*** DATA PROVIDED ***

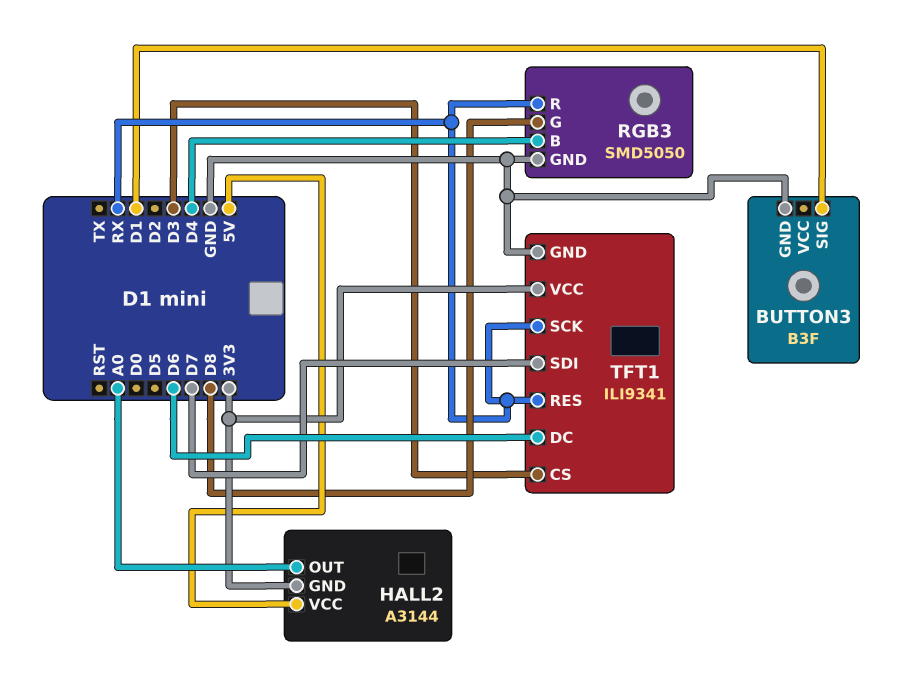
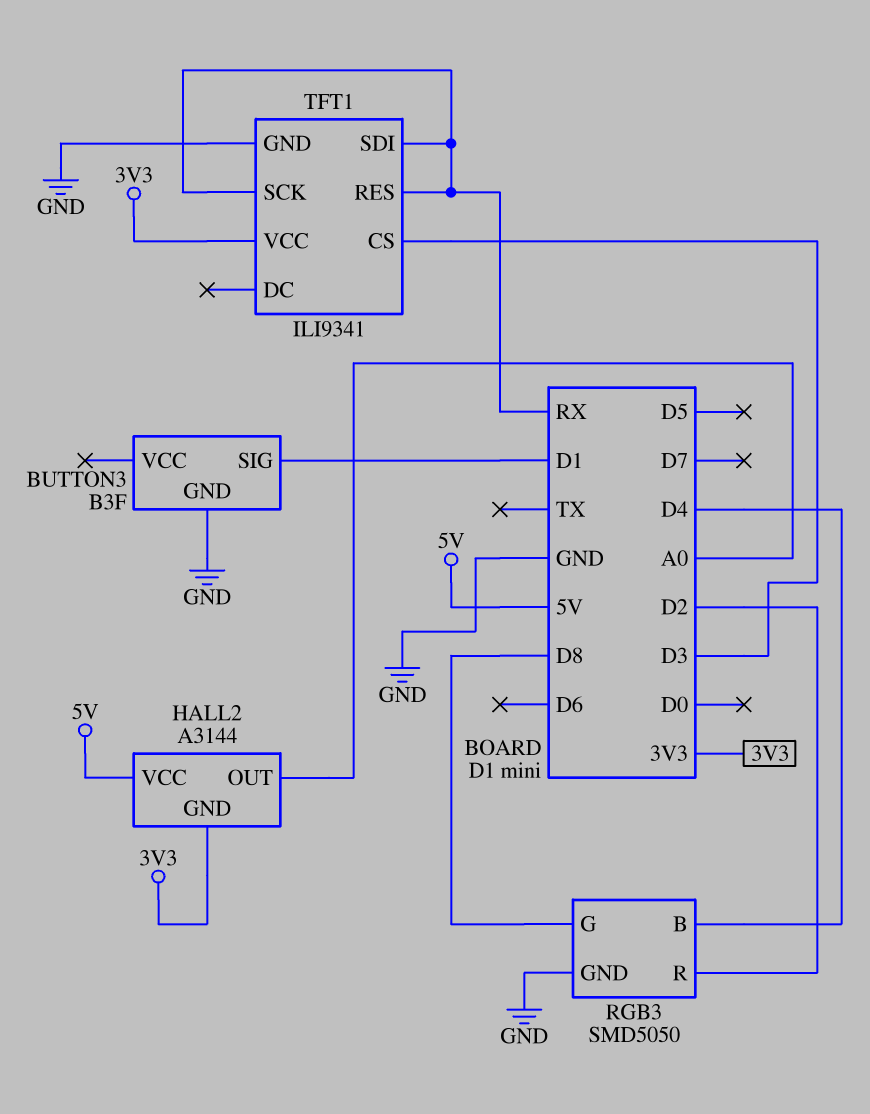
RGB3 pin R: RX -> D2
TFT1 pin DC: D6 -> none
TFT1 pin SDI: D7 -> RX

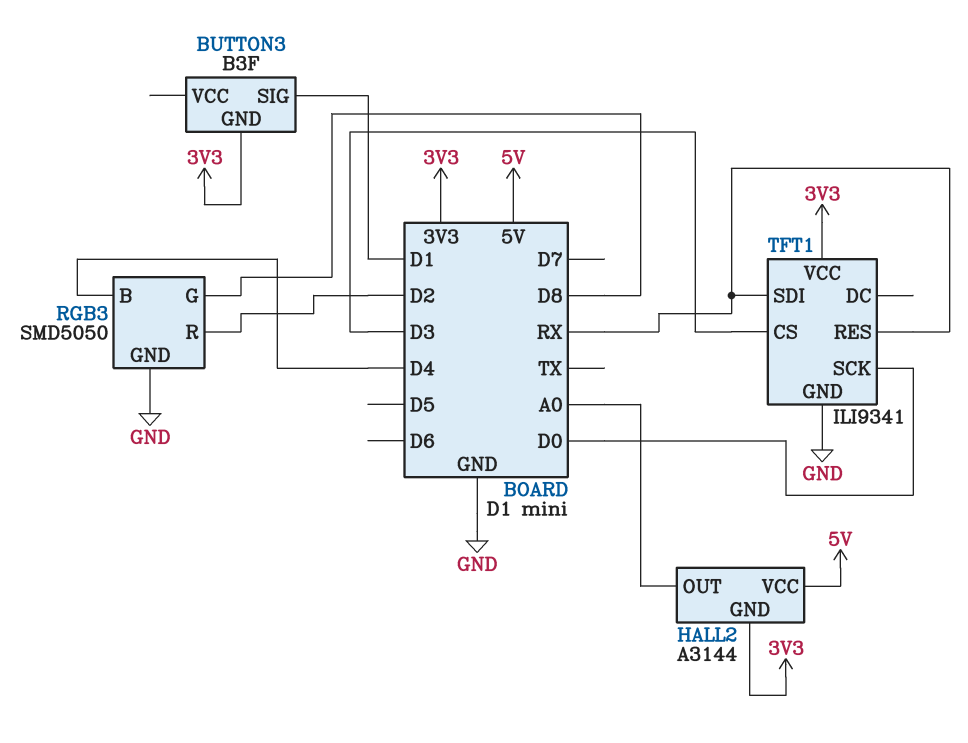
BUTTON3 pin GND: GND -> 3V3
TFT1 pin SCK: RX -> D0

*** End of DATA PROVIDED ***

• [WHAT YOU HAVE TO DO] Beginning with the line that bears "TFT1 pin SDI: D7 -> RX", output each line through the last line of the listing exactly, and no others; skip the pictures.

• [ANSWER BELOW]
TFT1 pin SDI: D7 -> RX

BUTTON3 pin GND: GND -> 3V3
TFT1 pin SCK: RX -> D0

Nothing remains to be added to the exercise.